Record set START

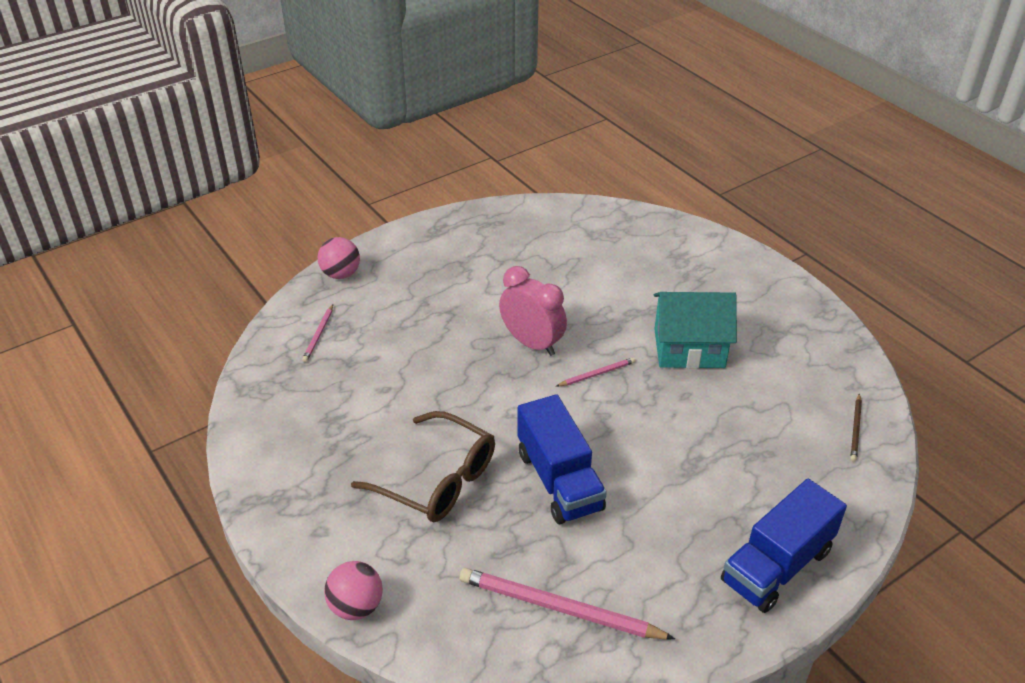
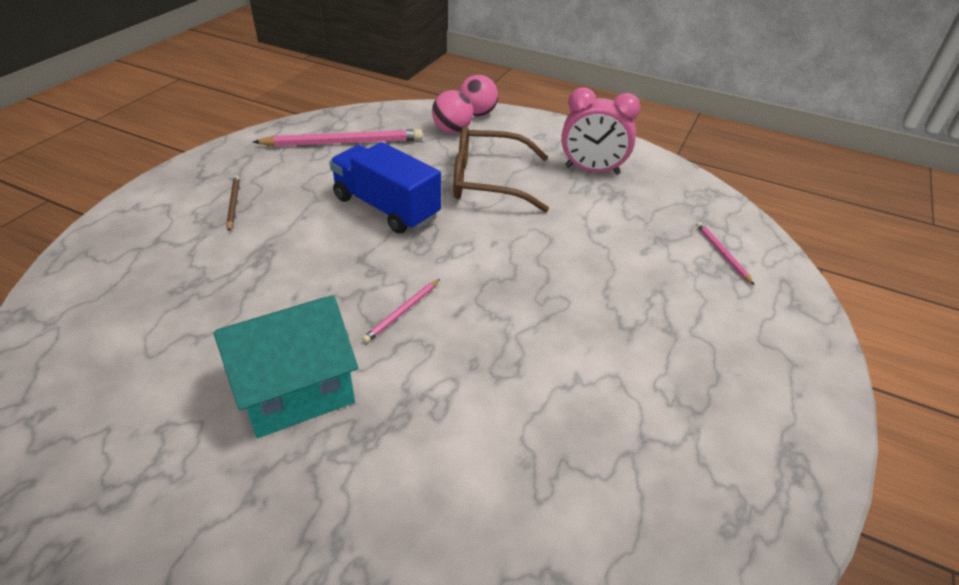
camera: 150 degrees right, 0 degrees up
pink ball [318,237,360,279] -> pink ball moved to [432,90,473,133]
pink clock [499,266,567,356] -> pink clock moved to [561,87,641,175]
blue truck [721,479,847,613] -> none
brown pencil [850,393,862,462] -> brown pencil moved to [227,175,240,231]

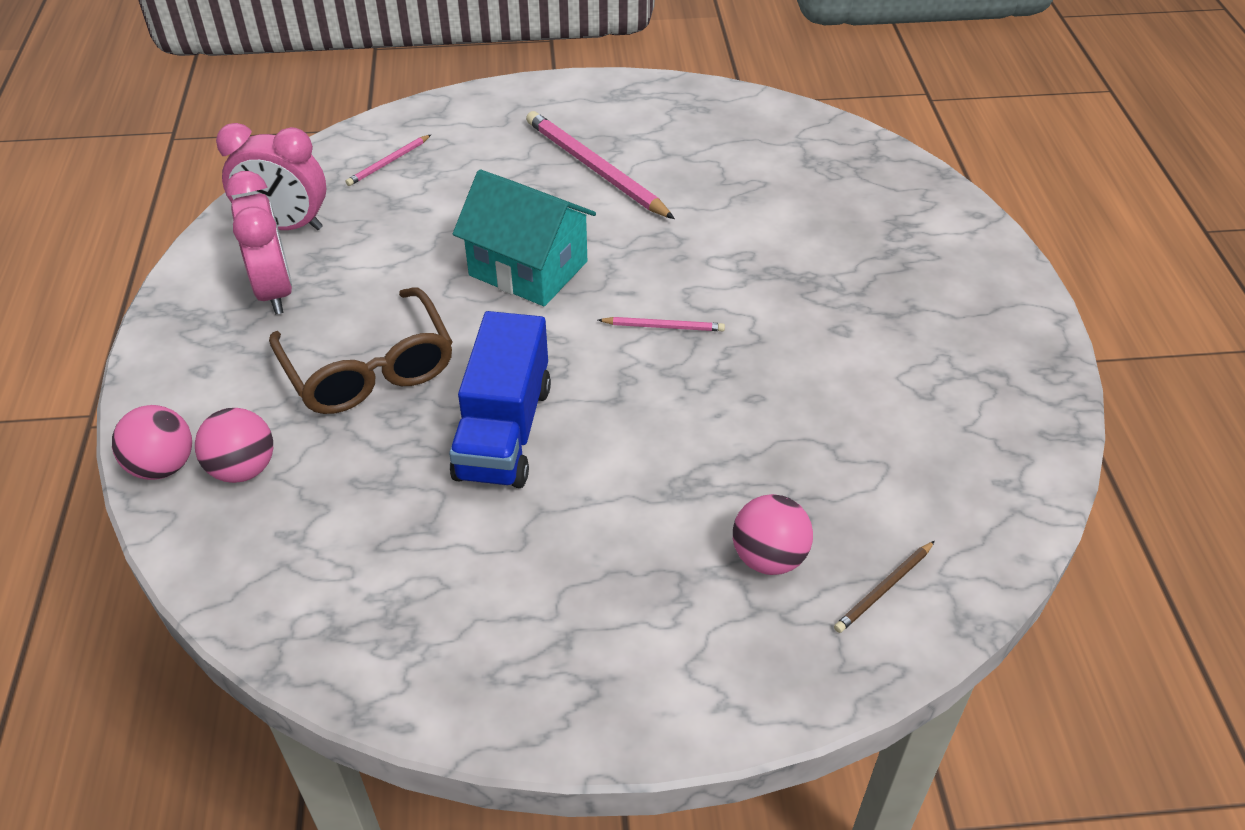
camera: 120 degrees left, 5 degrees up
turquoise house [213,296,358,438] -> turquoise house moved to [453,169,596,306]
brown pencil [227,175,240,231] -> brown pencil moved to [834,541,935,633]
pink pencil [253,129,423,147] -> pink pencil moved to [526,111,675,219]
none -> pink clock [216,123,326,230]
none -> pink ball [733,494,813,575]

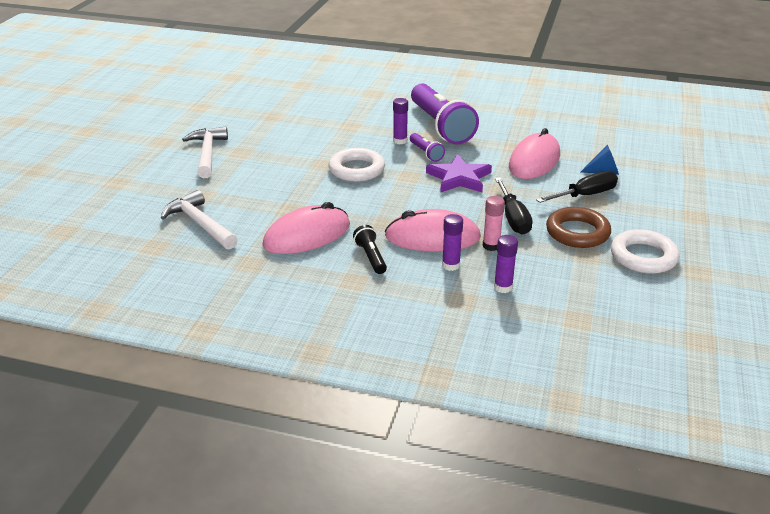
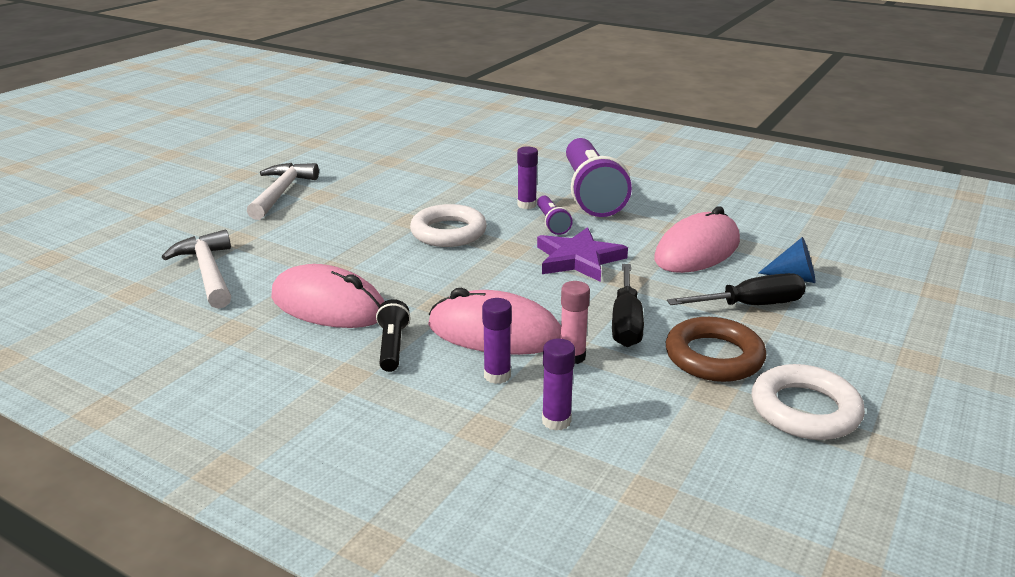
camera: 15 degrees right, 5 degrees down
pink mouse [262,202,350,254] -> pink mouse turned 45 degrees clockwise [271,264,384,328]

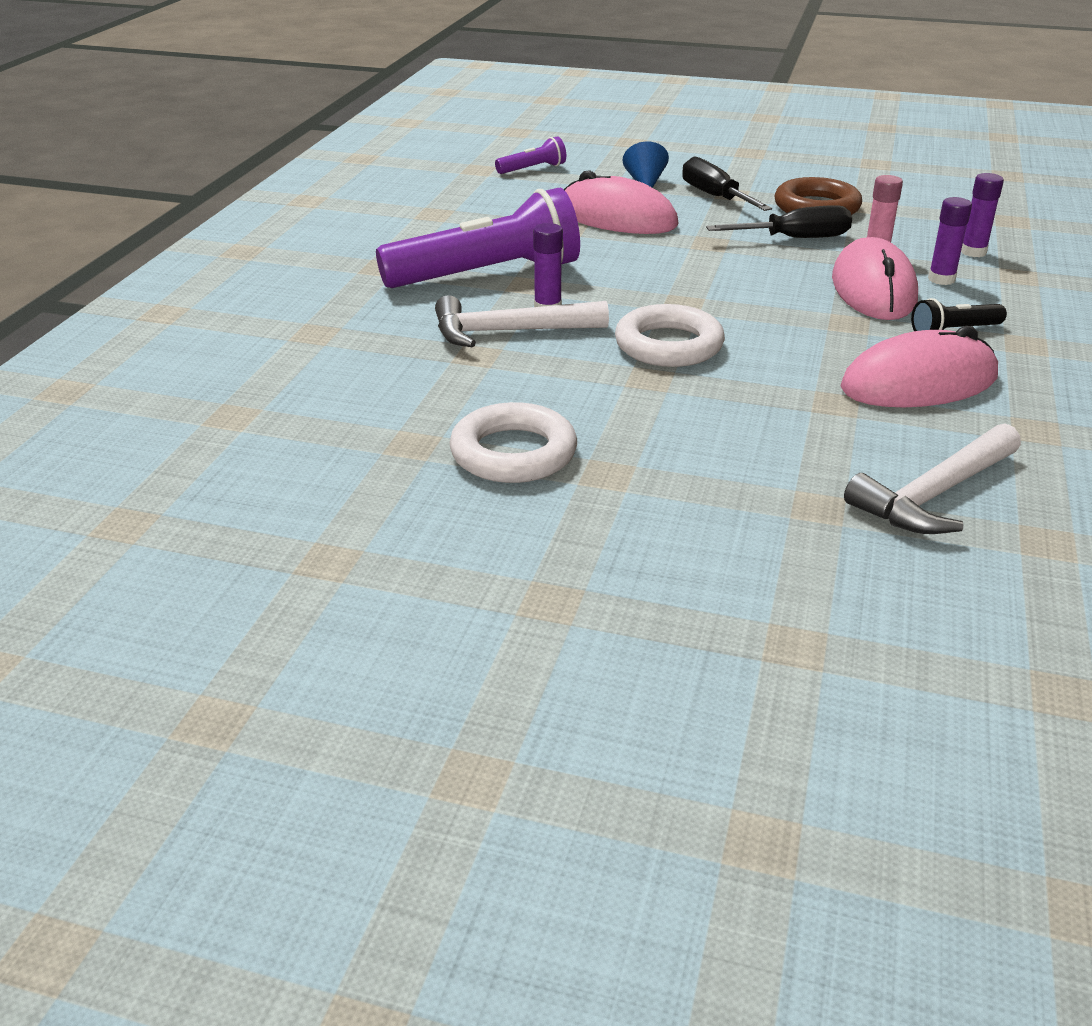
camera: 105 degrees left, 5 degrees up
white hammer [247,163,319,220] -> white hammer moved to [435,295,609,347]
pink mouse [271,264,384,328] -> pink mouse turned 60 degrees clockwise [840,326,998,407]
purple flashlight [537,196,573,235] -> purple flashlight moved to [495,136,566,174]
purple star [537,227,628,282] -> none
white ring [752,364,865,440] -> white ring moved to [449,402,577,483]

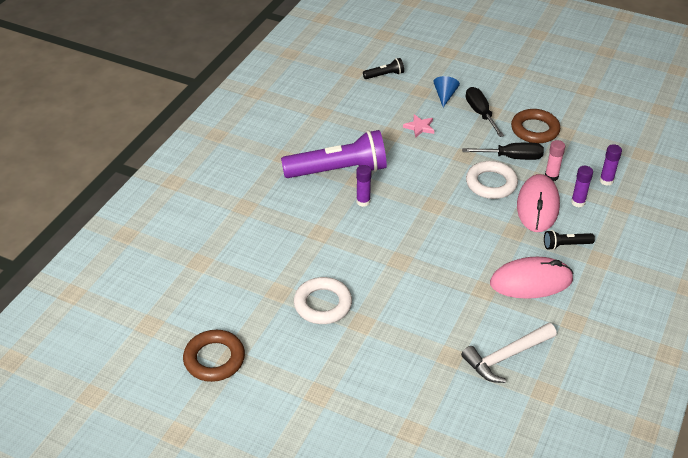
camera: 10 degrees right, 10 degrees up
white hammer [435,295,609,347] -> none
purple flashlight [495,136,566,174] -> black flashlight [363,58,404,79]
pink mouse [564,170,679,234] -> pink star [403,114,434,138]
white ring [615,304,725,367] -> white ring moved to [466,161,518,199]
none -> brown ring [183,330,245,382]

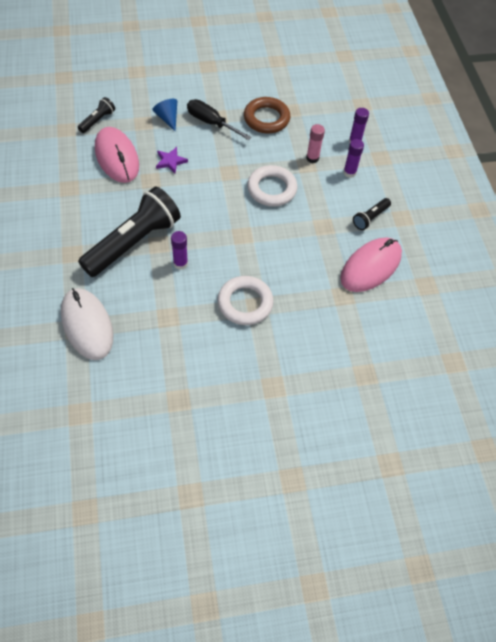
camera: 40 degrees left, 15 degrees up
brown ring [183,330,245,382] -> none
purple flashlight [281,130,387,178] -> black flashlight [78,187,181,277]
white ring [294,277,352,324] -> white ring moved to [218,276,274,325]
pink star [403,114,434,138] -> purple star [156,147,188,173]
white hammer [461,323,557,383] -> none
black screwdriver [462,143,544,160] -> none
pink mouse [517,174,560,232] -> pink mouse moved to [95,127,139,183]
none -> white mouse [61,288,113,360]

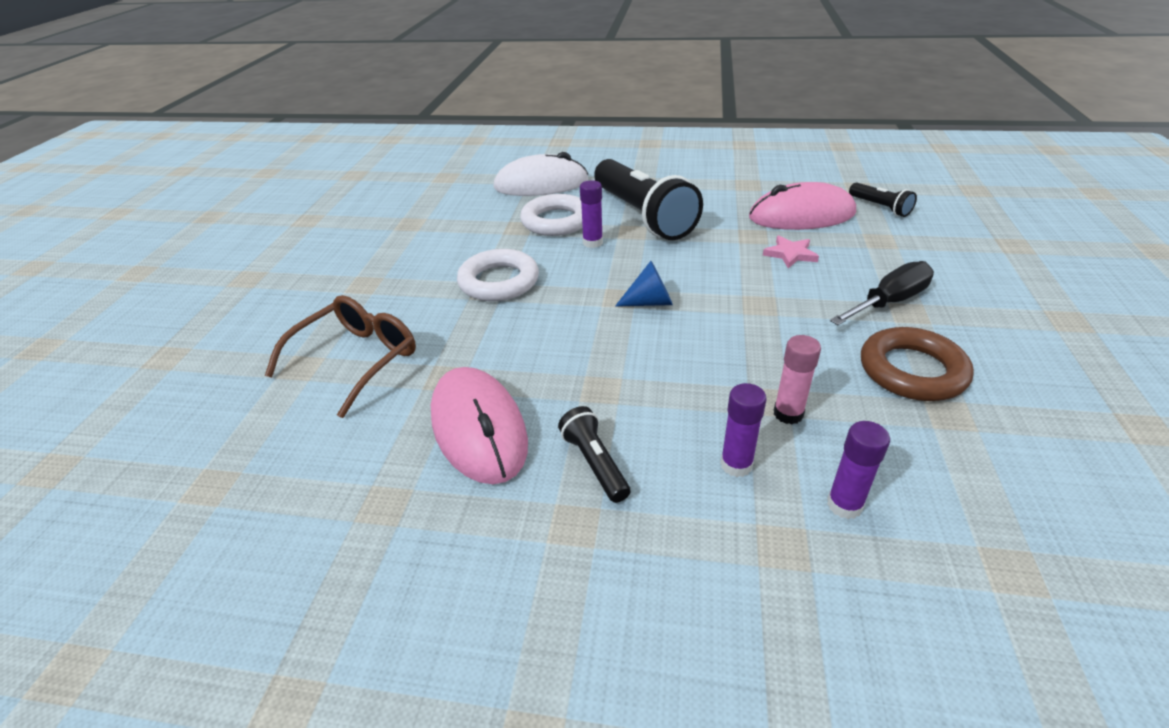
camera: 115 degrees right, 20 degrees down
blue cone [152,99,177,132] -> blue cone moved to [615,261,673,307]
purple star [156,147,188,173] -> pink star [763,236,819,268]
white ring [247,165,297,206] -> white ring moved to [520,194,583,236]
none -> brown glasses [265,295,416,418]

Record set END

### [Task prompt]
Copy out every line of the data that includes the word "right".

### [Answer box]
camera: 150 degrees right, 0 degrees up
camera: 15 degrees right, 5 degrees down
camera: 10 degrees right, 10 degrees up
camera: 115 degrees right, 20 degrees down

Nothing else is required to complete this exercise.